The data
===============

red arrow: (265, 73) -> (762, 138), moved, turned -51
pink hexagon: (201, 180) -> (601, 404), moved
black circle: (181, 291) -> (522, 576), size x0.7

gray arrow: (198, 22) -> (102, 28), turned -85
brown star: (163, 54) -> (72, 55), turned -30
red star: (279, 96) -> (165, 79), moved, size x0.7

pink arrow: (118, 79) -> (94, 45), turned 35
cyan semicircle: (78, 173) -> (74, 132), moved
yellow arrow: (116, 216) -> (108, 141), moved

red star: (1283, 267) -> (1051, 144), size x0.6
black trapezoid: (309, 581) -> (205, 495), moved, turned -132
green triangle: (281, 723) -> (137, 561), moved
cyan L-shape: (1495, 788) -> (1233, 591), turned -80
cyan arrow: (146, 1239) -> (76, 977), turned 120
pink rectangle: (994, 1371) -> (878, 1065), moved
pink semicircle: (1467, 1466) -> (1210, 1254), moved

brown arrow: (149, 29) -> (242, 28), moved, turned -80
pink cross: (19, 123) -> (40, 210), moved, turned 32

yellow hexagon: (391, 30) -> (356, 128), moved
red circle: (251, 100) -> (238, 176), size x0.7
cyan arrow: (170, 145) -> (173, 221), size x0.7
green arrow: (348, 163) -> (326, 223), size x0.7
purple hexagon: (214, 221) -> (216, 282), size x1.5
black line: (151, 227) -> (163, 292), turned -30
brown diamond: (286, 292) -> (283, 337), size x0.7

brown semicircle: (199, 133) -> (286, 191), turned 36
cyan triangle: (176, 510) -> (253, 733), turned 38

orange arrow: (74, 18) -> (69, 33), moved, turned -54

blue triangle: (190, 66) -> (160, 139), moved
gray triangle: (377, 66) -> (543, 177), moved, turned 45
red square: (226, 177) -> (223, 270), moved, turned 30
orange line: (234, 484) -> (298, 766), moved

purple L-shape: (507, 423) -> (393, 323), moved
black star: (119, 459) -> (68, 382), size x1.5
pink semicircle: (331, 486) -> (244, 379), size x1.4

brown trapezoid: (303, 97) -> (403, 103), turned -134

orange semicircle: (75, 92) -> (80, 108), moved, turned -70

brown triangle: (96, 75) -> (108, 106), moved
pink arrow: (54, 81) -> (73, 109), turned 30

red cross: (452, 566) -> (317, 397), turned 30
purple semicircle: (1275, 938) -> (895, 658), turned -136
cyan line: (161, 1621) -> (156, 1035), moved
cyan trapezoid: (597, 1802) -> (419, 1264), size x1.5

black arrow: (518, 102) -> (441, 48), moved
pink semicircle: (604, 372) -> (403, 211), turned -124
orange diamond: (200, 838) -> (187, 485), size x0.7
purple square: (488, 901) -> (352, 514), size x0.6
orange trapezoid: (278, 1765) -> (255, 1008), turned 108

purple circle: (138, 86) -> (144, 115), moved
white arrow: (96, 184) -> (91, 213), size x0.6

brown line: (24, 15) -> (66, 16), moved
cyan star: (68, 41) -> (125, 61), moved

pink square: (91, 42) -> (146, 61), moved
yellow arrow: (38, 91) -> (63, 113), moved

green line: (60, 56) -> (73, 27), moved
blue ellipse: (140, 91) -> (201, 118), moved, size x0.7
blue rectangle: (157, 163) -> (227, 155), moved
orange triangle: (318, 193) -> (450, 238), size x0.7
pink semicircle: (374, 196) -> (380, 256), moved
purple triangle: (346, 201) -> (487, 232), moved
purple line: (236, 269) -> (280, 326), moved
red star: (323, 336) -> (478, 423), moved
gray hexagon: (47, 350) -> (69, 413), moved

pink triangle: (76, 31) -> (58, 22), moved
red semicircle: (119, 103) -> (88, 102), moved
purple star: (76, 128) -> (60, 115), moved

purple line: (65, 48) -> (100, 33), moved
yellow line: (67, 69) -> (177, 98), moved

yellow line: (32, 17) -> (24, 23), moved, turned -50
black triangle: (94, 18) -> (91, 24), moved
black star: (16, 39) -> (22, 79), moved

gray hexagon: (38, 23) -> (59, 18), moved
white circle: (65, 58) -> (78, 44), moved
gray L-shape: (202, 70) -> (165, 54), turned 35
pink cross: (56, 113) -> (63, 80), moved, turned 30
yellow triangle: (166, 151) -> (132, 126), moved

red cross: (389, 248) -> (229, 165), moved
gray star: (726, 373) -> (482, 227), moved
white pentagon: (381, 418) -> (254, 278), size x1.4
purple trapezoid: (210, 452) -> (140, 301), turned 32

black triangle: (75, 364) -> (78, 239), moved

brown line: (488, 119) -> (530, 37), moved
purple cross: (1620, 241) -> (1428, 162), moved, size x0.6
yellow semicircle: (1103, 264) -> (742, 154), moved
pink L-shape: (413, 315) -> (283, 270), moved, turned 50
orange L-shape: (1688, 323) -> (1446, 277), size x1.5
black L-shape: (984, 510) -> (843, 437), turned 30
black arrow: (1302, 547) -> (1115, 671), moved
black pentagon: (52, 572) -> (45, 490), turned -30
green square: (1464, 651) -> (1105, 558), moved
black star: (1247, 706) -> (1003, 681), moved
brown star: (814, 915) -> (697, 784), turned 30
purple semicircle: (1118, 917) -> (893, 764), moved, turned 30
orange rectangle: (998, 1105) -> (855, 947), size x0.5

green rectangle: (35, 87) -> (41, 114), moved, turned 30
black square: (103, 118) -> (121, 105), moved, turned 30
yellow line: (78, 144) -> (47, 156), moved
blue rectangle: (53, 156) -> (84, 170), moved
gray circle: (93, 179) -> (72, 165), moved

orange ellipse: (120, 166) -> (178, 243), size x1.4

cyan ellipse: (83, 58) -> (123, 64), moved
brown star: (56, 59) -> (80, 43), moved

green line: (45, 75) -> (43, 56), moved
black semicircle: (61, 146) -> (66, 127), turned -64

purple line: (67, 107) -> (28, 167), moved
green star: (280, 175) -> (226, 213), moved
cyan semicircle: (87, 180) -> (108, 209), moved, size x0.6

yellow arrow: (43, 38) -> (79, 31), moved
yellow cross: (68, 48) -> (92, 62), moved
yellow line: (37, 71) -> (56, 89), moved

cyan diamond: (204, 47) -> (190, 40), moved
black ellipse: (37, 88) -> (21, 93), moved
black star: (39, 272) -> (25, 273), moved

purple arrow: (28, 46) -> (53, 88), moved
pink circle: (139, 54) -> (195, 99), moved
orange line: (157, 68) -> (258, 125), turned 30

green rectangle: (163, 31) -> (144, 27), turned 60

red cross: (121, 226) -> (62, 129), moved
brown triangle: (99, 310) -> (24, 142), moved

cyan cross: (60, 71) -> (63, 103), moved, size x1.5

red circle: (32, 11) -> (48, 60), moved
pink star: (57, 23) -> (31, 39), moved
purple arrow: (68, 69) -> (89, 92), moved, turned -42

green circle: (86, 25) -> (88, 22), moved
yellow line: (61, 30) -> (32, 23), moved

===============

About this task
Out of the entries above, write out only the lines between the line holding "pink cross: (56, 113)" and the line holding "purple arrow: (28, 46) -> (53, 88), moved", inclusive, each exactly as given.

Result of this task
pink cross: (56, 113) -> (63, 80), moved, turned 30
yellow triangle: (166, 151) -> (132, 126), moved

red cross: (389, 248) -> (229, 165), moved
gray star: (726, 373) -> (482, 227), moved
white pentagon: (381, 418) -> (254, 278), size x1.4
purple trapezoid: (210, 452) -> (140, 301), turned 32

black triangle: (75, 364) -> (78, 239), moved

brown line: (488, 119) -> (530, 37), moved
purple cross: (1620, 241) -> (1428, 162), moved, size x0.6
yellow semicircle: (1103, 264) -> (742, 154), moved
pink L-shape: (413, 315) -> (283, 270), moved, turned 50
orange L-shape: (1688, 323) -> (1446, 277), size x1.5
black L-shape: (984, 510) -> (843, 437), turned 30
black arrow: (1302, 547) -> (1115, 671), moved
black pentagon: (52, 572) -> (45, 490), turned -30
green square: (1464, 651) -> (1105, 558), moved
black star: (1247, 706) -> (1003, 681), moved
brown star: (814, 915) -> (697, 784), turned 30
purple semicircle: (1118, 917) -> (893, 764), moved, turned 30
orange rectangle: (998, 1105) -> (855, 947), size x0.5

green rectangle: (35, 87) -> (41, 114), moved, turned 30
black square: (103, 118) -> (121, 105), moved, turned 30
yellow line: (78, 144) -> (47, 156), moved
blue rectangle: (53, 156) -> (84, 170), moved
gray circle: (93, 179) -> (72, 165), moved

orange ellipse: (120, 166) -> (178, 243), size x1.4

cyan ellipse: (83, 58) -> (123, 64), moved
brown star: (56, 59) -> (80, 43), moved

green line: (45, 75) -> (43, 56), moved
black semicircle: (61, 146) -> (66, 127), turned -64

purple line: (67, 107) -> (28, 167), moved
green star: (280, 175) -> (226, 213), moved
cyan semicircle: (87, 180) -> (108, 209), moved, size x0.6

yellow arrow: (43, 38) -> (79, 31), moved
yellow cross: (68, 48) -> (92, 62), moved
yellow line: (37, 71) -> (56, 89), moved

cyan diamond: (204, 47) -> (190, 40), moved
black ellipse: (37, 88) -> (21, 93), moved
black star: (39, 272) -> (25, 273), moved

purple arrow: (28, 46) -> (53, 88), moved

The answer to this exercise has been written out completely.